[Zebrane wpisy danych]
===============
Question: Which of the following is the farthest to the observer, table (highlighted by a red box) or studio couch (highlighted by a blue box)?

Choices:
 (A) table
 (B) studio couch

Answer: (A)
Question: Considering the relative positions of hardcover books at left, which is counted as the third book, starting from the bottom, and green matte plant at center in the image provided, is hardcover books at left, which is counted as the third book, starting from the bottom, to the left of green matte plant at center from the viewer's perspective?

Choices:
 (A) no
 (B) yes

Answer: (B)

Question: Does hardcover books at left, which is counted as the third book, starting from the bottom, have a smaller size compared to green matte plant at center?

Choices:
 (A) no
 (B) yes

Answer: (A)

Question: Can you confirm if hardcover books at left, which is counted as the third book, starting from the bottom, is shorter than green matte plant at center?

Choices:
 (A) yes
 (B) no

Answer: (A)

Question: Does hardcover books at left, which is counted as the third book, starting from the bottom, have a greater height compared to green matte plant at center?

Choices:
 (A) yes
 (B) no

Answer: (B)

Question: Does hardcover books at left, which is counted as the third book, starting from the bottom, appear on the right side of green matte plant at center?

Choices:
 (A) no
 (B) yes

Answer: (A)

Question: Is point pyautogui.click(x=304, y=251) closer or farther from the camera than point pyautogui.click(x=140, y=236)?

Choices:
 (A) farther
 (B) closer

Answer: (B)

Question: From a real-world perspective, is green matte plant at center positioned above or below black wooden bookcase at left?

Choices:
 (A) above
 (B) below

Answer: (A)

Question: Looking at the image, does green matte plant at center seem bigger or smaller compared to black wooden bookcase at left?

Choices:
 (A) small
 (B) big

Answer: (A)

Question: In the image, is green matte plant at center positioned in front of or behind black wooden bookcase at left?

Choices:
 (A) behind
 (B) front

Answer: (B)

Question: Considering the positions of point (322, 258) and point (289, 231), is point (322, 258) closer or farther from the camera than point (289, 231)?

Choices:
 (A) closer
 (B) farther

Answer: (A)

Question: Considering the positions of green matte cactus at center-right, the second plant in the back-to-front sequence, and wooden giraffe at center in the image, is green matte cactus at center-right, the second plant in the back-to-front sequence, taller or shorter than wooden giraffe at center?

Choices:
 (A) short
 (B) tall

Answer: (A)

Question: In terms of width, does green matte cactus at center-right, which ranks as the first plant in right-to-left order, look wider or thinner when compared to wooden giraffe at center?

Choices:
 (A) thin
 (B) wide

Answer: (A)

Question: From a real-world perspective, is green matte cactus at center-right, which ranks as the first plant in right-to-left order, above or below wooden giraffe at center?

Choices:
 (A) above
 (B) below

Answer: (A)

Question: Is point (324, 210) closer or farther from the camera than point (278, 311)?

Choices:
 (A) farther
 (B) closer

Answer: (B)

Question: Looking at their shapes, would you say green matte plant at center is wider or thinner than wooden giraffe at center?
===============
Spróbuj: Przepisz wiernie fragment, który zaczyna się od wiersza zawierającego „Question: Is point (324, 210)”, a kończy na ostatnim wierszu, włącznie z oboma krańcami.

Twoja odpowiedź:
Question: Is point (324, 210) closer or farther from the camera than point (278, 311)?

Choices:
 (A) farther
 (B) closer

Answer: (B)

Question: Looking at their shapes, would you say green matte plant at center is wider or thinner than wooden giraffe at center?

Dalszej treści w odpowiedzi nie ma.